__What needs to be done__: From the records, pick out and copy each line containing "brown".

__Data shown__:
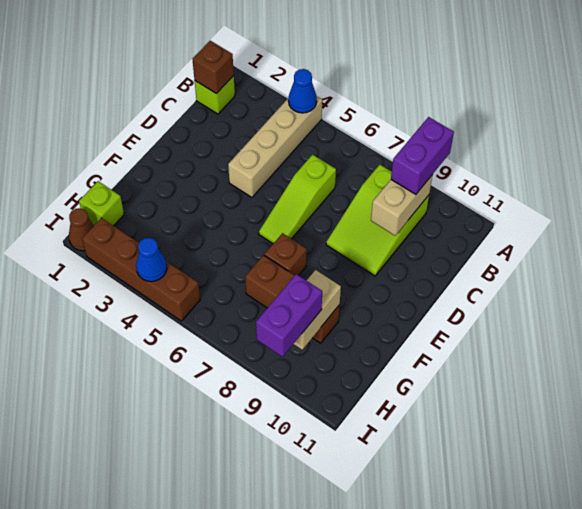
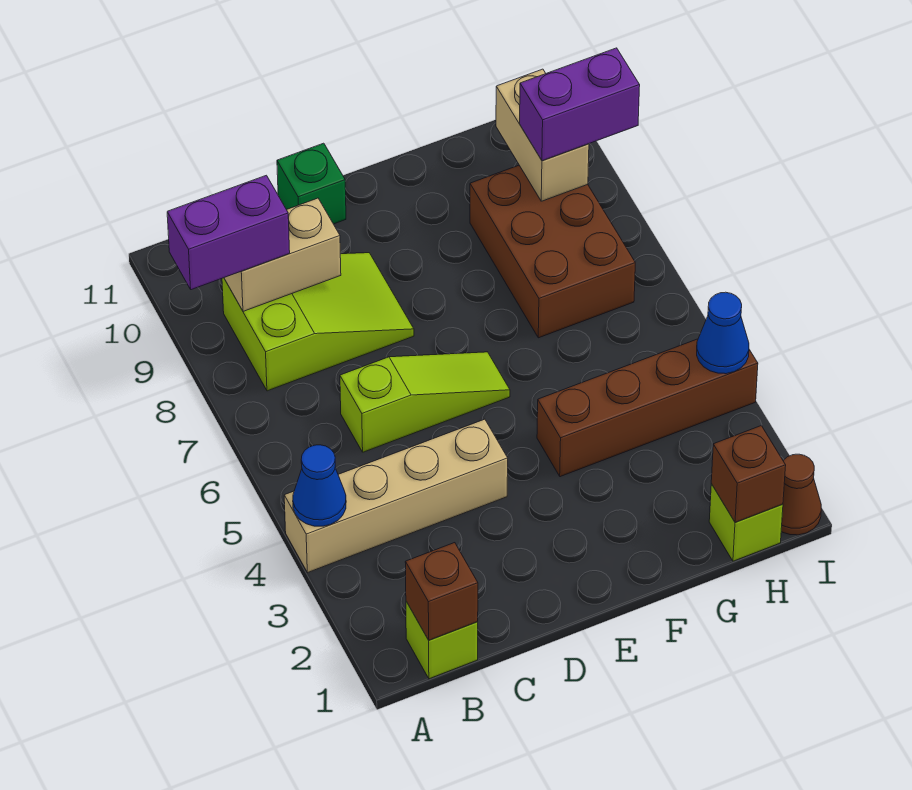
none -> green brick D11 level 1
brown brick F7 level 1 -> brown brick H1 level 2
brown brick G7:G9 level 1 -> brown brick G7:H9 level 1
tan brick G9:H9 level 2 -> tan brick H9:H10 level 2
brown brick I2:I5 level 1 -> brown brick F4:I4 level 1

__Task output__:
brown brick F7 level 1 -> brown brick H1 level 2
brown brick G7:G9 level 1 -> brown brick G7:H9 level 1
brown brick I2:I5 level 1 -> brown brick F4:I4 level 1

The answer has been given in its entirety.